**INSTRUCTIONS TO FOLLOW:** Every line below that holds the string "pyramid" must be copied.

**EXERCISE MATERIAL:**
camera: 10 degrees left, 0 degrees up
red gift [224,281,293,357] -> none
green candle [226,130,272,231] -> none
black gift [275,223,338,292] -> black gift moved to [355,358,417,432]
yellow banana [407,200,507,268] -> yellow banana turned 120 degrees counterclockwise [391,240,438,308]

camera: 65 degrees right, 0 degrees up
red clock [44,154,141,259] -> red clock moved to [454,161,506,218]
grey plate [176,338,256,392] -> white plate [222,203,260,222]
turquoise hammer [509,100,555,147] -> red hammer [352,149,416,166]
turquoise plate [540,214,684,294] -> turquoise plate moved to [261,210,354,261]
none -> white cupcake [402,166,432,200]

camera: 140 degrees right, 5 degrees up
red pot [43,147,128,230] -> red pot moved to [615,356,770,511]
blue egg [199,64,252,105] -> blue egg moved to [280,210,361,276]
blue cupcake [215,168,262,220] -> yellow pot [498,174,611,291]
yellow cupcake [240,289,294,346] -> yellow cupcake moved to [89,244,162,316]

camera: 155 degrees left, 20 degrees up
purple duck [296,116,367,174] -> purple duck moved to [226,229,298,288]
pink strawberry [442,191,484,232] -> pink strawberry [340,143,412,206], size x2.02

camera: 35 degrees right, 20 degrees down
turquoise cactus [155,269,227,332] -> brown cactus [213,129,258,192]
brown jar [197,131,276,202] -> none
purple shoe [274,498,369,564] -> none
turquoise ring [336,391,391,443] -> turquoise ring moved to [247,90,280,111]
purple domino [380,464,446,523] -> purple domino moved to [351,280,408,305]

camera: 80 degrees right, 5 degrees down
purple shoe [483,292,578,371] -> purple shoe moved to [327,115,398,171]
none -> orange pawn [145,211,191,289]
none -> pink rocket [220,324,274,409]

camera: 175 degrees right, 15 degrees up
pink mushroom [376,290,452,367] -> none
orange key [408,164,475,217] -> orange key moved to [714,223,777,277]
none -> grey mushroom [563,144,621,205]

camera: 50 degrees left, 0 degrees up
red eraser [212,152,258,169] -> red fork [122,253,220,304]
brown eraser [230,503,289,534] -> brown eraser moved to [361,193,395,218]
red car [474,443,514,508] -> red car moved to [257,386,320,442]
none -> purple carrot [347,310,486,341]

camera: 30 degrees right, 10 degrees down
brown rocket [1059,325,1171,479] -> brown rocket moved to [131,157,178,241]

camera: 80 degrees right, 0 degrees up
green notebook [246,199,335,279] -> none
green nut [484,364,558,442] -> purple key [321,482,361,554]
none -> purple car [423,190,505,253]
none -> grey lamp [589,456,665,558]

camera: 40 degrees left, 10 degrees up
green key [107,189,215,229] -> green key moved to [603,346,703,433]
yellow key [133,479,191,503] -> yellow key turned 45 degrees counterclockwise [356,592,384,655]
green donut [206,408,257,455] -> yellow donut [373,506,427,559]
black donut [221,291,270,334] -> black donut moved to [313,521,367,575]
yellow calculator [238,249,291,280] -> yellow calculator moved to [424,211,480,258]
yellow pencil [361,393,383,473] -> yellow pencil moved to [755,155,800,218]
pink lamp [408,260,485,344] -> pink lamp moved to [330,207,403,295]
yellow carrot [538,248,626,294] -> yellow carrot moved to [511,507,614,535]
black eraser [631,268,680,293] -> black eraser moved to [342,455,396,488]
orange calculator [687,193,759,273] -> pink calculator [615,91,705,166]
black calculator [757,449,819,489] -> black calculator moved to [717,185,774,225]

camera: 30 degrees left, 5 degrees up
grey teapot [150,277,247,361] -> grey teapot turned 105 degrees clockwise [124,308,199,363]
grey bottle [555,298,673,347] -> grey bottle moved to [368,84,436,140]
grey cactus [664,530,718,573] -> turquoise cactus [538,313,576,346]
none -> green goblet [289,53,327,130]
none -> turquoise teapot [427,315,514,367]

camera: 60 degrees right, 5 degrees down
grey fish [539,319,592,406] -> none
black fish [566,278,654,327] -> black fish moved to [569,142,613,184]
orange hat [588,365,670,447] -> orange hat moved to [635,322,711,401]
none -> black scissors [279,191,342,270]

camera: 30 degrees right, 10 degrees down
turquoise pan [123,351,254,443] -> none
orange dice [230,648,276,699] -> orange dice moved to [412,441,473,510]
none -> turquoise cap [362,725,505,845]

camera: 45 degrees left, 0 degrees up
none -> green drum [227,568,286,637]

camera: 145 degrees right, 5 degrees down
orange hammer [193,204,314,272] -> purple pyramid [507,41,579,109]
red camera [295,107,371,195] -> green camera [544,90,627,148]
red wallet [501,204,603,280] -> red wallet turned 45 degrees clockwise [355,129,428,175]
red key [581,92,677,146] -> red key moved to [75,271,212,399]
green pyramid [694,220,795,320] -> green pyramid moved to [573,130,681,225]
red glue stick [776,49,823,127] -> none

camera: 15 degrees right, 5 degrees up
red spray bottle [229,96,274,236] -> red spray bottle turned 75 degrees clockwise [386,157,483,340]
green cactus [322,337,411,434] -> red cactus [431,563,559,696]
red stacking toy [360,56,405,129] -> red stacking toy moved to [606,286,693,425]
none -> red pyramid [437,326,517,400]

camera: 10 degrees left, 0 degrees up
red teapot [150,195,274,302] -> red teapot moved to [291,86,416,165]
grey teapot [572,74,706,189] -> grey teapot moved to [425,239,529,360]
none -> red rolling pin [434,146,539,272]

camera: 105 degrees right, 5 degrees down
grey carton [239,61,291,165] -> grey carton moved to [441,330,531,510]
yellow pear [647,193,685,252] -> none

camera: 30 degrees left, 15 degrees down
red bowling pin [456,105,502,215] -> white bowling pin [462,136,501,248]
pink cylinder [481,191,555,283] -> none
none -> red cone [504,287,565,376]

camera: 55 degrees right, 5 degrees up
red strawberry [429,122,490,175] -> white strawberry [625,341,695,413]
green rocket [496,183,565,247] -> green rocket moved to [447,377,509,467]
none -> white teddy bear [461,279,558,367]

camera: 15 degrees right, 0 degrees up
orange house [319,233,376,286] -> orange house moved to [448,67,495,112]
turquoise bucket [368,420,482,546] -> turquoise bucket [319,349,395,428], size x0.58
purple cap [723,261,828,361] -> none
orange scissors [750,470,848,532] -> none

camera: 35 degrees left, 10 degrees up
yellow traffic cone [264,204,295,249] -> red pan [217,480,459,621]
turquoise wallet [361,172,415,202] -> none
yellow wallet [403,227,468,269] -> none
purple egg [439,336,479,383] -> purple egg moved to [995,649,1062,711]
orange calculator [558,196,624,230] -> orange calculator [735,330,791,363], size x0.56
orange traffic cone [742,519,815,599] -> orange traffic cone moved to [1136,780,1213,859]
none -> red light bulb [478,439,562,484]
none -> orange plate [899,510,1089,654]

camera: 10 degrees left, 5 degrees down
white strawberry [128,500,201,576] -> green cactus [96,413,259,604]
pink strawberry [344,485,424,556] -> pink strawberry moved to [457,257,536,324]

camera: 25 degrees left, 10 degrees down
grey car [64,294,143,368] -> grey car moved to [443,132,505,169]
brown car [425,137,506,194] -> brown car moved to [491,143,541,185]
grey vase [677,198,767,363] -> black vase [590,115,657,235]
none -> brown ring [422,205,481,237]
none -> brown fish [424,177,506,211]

**ANSWER:**
orange hammer [193,204,314,272] -> purple pyramid [507,41,579,109]
green pyramid [694,220,795,320] -> green pyramid moved to [573,130,681,225]
none -> red pyramid [437,326,517,400]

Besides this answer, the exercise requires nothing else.